**Problem to work on:**
Examine each line of the data. Copy the line if it includes the word "camera".

--------------------------------------------------

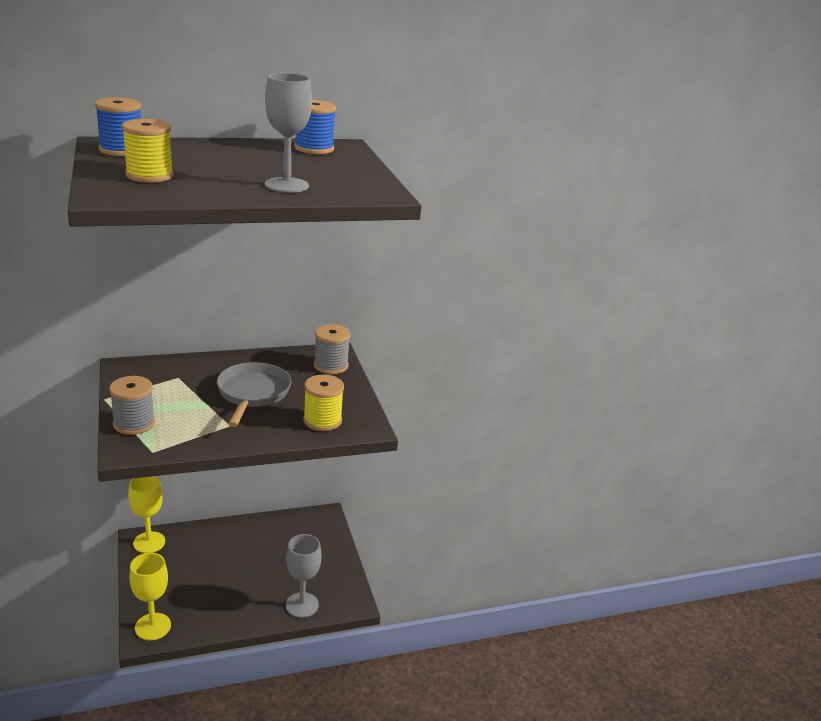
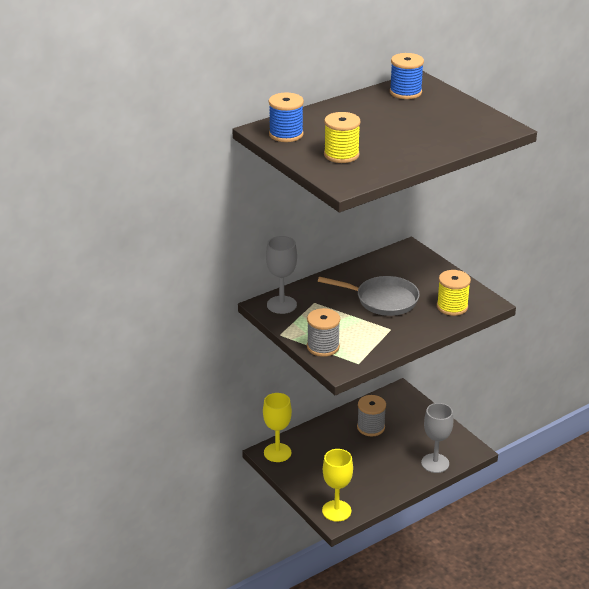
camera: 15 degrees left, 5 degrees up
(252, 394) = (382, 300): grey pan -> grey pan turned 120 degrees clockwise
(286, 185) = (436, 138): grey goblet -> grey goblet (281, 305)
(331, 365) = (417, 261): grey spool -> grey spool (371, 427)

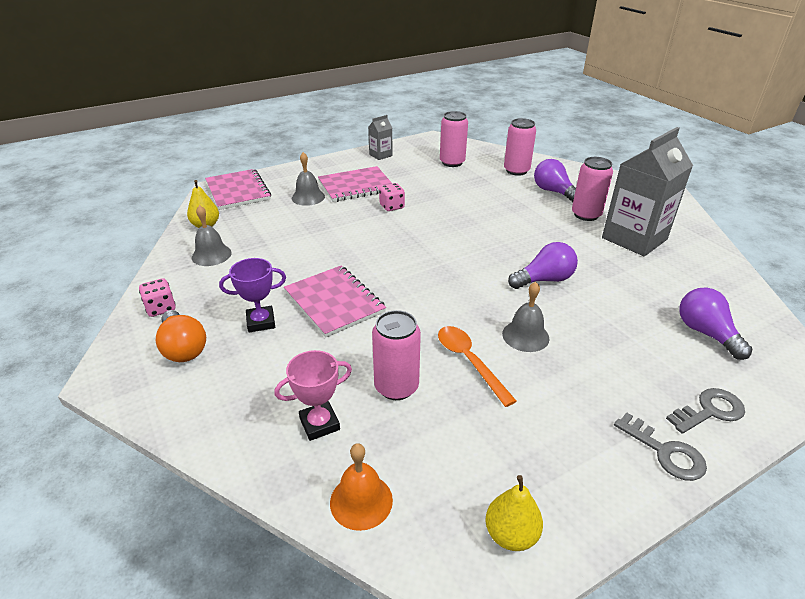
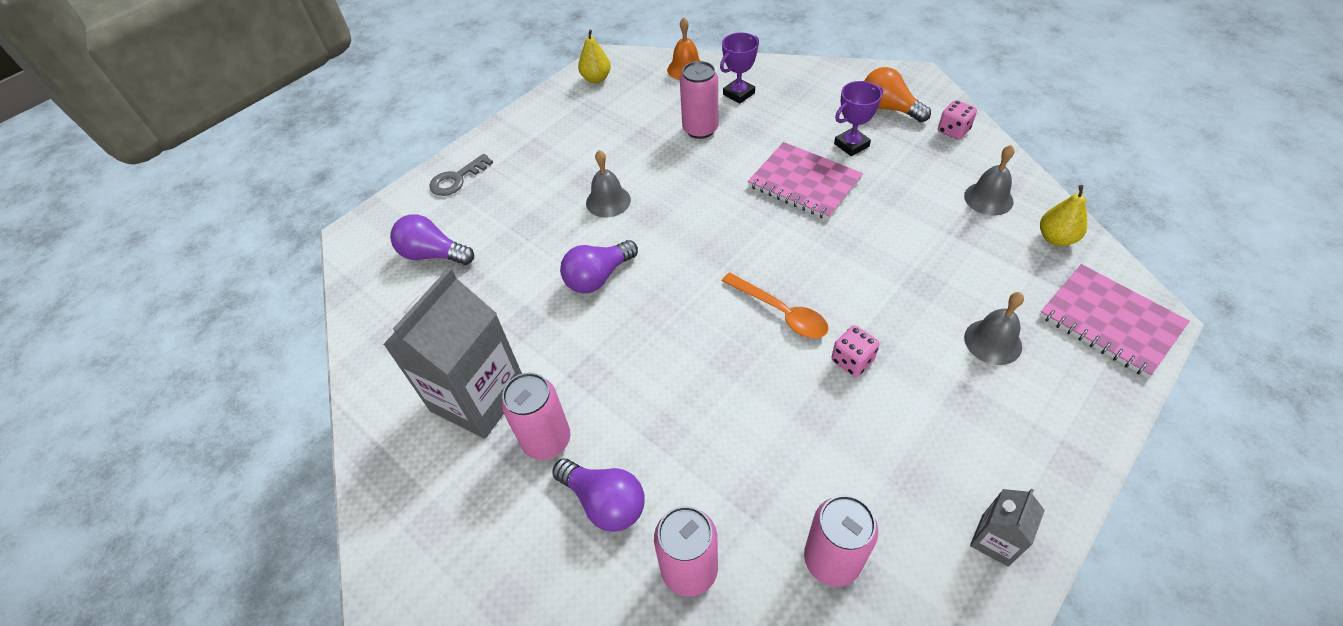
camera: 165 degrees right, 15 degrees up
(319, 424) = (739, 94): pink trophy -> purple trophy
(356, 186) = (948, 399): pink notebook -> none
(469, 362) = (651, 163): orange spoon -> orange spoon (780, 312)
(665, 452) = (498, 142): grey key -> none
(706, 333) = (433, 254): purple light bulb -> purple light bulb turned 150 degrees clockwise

--------------------------------------------------

**Solution to the problem:**
camera: 15 degrees left, 5 degrees up
camera: 165 degrees right, 15 degrees up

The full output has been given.